Description of the task -
Quote the entries word for word, from the start of the entries up to and including the line with "10: (186, 476)". What do those lines say?
<<<<
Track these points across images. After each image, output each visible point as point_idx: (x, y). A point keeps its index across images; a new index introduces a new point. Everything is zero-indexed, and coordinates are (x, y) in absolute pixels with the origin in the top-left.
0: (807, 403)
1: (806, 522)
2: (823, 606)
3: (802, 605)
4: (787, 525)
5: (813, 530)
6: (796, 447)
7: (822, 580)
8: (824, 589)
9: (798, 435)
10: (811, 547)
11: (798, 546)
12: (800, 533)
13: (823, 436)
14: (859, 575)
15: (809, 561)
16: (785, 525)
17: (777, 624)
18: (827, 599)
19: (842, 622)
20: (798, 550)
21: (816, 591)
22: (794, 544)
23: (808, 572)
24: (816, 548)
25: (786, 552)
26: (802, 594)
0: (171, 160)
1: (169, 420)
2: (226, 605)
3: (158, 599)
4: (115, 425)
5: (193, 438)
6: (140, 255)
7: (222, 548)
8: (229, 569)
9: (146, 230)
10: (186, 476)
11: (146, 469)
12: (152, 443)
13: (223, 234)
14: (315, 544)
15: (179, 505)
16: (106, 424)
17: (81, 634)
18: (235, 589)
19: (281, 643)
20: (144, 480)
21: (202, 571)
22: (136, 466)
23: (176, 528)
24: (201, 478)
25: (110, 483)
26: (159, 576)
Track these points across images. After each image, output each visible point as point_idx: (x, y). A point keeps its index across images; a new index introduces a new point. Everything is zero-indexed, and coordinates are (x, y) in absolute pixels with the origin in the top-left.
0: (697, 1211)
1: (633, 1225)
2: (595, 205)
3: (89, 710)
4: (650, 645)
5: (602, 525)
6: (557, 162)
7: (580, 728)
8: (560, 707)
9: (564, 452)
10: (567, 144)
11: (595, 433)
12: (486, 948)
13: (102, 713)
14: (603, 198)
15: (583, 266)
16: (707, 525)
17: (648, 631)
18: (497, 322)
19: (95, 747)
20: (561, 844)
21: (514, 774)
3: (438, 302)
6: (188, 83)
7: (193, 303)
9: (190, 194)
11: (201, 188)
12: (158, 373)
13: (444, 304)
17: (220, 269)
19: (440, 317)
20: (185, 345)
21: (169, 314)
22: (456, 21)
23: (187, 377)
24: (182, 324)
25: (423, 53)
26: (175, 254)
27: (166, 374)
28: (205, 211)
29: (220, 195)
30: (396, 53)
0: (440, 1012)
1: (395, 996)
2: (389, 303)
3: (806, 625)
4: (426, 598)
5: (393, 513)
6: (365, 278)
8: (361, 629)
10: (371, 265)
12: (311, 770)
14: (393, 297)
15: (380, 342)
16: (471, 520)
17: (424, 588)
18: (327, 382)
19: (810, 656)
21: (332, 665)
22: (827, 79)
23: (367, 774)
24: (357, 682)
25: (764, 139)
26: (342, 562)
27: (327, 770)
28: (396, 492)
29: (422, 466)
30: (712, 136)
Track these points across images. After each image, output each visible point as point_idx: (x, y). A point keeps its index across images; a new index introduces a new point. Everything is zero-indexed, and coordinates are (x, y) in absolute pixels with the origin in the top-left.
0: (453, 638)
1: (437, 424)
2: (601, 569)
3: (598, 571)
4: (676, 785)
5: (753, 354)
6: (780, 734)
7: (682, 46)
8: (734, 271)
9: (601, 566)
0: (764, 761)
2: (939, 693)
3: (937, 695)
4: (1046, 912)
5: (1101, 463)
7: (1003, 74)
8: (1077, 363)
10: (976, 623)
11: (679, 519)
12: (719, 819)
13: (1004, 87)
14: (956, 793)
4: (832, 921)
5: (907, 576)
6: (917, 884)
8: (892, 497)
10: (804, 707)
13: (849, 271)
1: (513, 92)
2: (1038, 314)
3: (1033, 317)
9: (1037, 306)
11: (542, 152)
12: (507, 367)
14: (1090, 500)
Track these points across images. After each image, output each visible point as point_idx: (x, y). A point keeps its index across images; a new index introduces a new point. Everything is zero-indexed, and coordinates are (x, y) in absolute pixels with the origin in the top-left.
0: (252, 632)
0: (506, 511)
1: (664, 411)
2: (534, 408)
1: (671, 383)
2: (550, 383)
>>>>
Correct response -
Track these points across images. After each image, output each visible point as point_idx: (x, y). A point keeps its index across images; a new index introduces a new point. Everything is zero-indexed, and coordinates are (x, y) in absolute pixels with the origin in the top-left.
0: (807, 403)
1: (806, 522)
2: (823, 606)
3: (802, 605)
4: (787, 525)
5: (813, 530)
6: (796, 447)
7: (822, 580)
8: (824, 589)
9: (798, 435)
10: (811, 547)
11: (798, 546)
12: (800, 533)
13: (823, 436)
14: (859, 575)
15: (809, 561)
16: (785, 525)
17: (777, 624)
18: (827, 599)
19: (842, 622)
20: (798, 550)
21: (816, 591)
22: (794, 544)
23: (808, 572)
24: (816, 548)
25: (786, 552)
26: (802, 594)
0: (171, 160)
1: (169, 420)
2: (226, 605)
3: (158, 599)
4: (115, 425)
5: (193, 438)
6: (140, 255)
7: (222, 548)
8: (229, 569)
9: (146, 230)
10: (186, 476)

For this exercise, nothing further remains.